--- LISTED RECORDS Enclosed Below ---

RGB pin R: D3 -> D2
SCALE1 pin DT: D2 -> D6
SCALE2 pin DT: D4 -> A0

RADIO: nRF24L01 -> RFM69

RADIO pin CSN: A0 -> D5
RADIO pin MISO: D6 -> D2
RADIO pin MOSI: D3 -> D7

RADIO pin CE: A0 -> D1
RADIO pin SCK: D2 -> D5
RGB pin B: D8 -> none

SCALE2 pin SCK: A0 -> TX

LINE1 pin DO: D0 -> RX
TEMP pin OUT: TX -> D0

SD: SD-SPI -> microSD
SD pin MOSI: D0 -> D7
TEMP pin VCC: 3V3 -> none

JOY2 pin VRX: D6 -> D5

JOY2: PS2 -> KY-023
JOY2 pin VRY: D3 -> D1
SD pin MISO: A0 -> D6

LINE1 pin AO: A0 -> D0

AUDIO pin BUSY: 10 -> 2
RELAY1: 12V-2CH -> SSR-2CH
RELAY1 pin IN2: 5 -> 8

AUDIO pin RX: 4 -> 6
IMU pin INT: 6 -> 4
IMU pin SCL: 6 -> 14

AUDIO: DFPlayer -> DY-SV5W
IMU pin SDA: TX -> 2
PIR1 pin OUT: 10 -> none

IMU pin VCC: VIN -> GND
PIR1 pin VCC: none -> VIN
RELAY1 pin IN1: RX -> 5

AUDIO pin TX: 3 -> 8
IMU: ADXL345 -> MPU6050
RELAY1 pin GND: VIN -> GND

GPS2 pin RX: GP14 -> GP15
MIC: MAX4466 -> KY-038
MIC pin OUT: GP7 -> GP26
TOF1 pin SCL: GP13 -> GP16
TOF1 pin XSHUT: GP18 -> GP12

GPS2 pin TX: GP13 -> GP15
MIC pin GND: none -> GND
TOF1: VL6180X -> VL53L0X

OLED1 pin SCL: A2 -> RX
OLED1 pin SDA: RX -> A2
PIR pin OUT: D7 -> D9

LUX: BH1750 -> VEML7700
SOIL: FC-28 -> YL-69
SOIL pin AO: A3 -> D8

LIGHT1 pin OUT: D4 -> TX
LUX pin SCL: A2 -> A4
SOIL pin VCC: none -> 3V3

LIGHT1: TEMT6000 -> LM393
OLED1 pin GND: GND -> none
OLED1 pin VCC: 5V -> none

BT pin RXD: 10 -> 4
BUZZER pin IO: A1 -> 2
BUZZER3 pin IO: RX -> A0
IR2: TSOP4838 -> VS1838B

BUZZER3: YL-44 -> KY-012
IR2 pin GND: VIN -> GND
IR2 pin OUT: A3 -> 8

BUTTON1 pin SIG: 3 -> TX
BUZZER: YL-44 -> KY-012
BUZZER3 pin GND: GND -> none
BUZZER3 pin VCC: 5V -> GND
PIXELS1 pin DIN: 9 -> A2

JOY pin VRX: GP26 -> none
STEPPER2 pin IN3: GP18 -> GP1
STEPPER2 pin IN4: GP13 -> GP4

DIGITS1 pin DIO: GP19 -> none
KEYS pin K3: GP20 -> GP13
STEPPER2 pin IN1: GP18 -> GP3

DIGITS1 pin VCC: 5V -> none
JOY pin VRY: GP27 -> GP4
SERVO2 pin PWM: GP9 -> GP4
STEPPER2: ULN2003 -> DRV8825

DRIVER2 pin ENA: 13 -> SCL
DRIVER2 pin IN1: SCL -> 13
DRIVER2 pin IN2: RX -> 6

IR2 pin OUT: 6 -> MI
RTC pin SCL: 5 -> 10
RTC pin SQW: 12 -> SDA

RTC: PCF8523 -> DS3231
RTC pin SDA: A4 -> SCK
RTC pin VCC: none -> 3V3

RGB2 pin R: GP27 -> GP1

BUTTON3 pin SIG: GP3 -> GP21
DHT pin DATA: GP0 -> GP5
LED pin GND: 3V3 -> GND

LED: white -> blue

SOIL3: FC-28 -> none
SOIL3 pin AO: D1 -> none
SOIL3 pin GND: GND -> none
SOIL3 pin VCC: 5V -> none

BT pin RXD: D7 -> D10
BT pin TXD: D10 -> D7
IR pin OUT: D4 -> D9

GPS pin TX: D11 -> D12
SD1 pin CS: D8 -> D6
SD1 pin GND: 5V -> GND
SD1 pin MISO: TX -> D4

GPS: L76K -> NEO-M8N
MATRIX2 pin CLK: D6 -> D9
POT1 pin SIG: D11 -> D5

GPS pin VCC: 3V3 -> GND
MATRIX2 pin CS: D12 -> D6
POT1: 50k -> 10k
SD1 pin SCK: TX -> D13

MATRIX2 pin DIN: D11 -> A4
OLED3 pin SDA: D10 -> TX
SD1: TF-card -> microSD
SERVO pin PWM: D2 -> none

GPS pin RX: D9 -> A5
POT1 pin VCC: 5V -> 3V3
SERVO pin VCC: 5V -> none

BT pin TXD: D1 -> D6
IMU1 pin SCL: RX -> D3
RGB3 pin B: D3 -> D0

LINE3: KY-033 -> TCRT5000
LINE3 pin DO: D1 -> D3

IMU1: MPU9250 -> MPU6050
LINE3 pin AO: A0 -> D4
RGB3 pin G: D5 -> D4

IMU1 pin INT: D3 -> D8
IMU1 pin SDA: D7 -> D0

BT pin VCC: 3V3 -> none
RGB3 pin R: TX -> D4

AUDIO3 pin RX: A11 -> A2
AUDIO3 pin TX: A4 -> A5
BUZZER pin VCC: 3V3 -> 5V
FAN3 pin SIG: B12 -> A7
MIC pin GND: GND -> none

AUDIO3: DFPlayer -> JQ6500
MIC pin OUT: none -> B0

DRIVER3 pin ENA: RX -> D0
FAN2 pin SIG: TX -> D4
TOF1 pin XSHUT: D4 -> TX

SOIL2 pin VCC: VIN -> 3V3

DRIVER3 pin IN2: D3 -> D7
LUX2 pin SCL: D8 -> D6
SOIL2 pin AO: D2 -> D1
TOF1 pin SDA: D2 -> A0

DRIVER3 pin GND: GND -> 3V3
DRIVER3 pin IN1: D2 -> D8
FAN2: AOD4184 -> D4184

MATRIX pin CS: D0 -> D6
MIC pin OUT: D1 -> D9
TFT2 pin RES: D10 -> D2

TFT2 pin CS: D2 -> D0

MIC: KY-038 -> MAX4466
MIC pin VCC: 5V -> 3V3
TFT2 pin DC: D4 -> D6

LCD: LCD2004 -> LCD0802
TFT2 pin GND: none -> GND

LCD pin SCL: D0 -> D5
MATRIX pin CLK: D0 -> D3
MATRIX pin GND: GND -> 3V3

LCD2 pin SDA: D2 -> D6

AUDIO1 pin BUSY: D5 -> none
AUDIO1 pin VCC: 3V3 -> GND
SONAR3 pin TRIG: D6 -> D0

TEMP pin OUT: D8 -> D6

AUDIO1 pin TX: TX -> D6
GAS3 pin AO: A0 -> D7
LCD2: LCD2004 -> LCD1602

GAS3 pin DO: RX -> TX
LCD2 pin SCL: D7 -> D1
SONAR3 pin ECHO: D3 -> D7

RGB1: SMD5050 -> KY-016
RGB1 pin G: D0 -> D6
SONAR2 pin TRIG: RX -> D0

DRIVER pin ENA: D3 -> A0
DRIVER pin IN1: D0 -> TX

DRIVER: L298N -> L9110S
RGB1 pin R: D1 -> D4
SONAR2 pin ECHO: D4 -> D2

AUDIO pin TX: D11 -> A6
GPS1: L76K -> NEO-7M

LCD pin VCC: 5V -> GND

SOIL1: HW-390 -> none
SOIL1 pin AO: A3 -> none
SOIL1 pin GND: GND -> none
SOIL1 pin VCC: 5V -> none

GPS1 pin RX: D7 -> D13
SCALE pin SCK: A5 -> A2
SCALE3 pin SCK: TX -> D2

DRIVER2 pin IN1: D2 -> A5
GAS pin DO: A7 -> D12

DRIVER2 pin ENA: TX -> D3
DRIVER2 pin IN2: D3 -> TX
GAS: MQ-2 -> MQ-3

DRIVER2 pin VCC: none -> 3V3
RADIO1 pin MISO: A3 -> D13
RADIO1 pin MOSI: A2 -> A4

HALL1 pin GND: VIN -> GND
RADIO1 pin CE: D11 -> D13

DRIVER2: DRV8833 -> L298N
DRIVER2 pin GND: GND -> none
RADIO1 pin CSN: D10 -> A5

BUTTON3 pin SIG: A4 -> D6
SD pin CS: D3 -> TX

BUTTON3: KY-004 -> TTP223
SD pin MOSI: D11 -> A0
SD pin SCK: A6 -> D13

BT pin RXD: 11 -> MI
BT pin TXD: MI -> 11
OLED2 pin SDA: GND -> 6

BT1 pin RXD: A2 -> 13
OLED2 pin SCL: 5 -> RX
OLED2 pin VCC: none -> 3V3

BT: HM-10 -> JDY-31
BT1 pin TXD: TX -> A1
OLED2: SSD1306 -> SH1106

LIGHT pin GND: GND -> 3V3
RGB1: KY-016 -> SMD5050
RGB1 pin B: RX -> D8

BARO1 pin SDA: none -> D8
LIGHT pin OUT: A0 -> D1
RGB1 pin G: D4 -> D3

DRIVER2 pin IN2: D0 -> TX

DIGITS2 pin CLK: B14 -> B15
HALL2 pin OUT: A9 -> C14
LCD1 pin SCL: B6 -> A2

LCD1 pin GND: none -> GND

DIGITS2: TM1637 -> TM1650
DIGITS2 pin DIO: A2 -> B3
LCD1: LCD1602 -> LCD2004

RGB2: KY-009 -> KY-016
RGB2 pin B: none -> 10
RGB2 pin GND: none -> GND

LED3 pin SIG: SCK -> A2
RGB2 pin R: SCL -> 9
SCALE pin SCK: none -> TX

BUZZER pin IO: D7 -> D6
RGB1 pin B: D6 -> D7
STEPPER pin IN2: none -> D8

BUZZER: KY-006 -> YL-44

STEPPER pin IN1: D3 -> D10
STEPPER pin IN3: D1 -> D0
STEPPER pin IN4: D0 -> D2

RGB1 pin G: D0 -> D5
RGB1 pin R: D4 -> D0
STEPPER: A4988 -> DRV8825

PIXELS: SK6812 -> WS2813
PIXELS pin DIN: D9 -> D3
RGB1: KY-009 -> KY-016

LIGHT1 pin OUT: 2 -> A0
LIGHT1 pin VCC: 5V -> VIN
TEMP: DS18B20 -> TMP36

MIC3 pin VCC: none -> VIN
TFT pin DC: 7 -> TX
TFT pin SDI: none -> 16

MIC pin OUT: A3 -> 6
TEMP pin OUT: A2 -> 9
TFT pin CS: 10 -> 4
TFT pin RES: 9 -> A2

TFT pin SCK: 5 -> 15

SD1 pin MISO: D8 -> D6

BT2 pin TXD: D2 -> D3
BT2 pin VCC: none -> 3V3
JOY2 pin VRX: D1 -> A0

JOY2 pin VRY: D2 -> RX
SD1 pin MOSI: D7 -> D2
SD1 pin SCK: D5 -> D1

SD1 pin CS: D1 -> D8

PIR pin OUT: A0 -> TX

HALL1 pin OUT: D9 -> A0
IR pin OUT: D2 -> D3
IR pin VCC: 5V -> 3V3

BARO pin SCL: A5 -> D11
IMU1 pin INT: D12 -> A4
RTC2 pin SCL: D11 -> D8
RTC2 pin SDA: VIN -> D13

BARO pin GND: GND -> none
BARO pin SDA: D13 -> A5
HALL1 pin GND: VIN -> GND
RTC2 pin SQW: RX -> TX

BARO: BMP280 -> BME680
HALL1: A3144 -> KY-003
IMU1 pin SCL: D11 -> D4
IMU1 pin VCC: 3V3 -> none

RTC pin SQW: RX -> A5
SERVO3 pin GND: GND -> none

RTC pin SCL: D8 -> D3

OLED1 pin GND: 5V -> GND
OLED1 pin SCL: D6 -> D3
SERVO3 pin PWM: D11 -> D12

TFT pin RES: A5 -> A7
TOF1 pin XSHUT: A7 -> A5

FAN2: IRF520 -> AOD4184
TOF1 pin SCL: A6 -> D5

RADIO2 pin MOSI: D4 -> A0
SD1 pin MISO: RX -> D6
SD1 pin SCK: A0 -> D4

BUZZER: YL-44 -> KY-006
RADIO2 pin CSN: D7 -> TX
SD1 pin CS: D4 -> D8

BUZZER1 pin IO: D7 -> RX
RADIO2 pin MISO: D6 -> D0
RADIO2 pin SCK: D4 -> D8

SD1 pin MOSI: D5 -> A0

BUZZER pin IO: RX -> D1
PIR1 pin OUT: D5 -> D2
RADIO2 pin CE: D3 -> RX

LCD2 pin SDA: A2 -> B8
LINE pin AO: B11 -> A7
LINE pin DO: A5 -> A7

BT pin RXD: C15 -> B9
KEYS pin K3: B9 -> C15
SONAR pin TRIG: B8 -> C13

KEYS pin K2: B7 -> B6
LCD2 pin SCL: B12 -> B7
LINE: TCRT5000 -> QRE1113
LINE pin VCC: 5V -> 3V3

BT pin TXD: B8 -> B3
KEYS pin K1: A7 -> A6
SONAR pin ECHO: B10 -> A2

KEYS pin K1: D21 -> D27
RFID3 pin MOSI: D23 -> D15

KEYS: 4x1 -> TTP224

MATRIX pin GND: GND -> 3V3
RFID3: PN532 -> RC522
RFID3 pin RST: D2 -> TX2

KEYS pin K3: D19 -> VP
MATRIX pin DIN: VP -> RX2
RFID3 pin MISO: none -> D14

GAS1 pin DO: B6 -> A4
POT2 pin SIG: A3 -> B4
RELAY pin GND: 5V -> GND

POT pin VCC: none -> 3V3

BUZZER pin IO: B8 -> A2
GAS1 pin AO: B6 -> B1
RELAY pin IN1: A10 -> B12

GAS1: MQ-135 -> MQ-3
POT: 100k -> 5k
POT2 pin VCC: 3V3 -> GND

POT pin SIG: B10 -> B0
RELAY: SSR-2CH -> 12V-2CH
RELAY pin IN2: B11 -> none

--- End of Enclosed LISTED RECORDS ---

WORK INSTRUCTION
Reproduce exactly the entries above, limited to the lines from the one with "RADIO pin MOSI: D3 -> D7" through the one with "TEMP pin VCC: 3V3 -> none", both included.

TASK RESPONSE
RADIO pin MOSI: D3 -> D7

RADIO pin CE: A0 -> D1
RADIO pin SCK: D2 -> D5
RGB pin B: D8 -> none

SCALE2 pin SCK: A0 -> TX

LINE1 pin DO: D0 -> RX
TEMP pin OUT: TX -> D0

SD: SD-SPI -> microSD
SD pin MOSI: D0 -> D7
TEMP pin VCC: 3V3 -> none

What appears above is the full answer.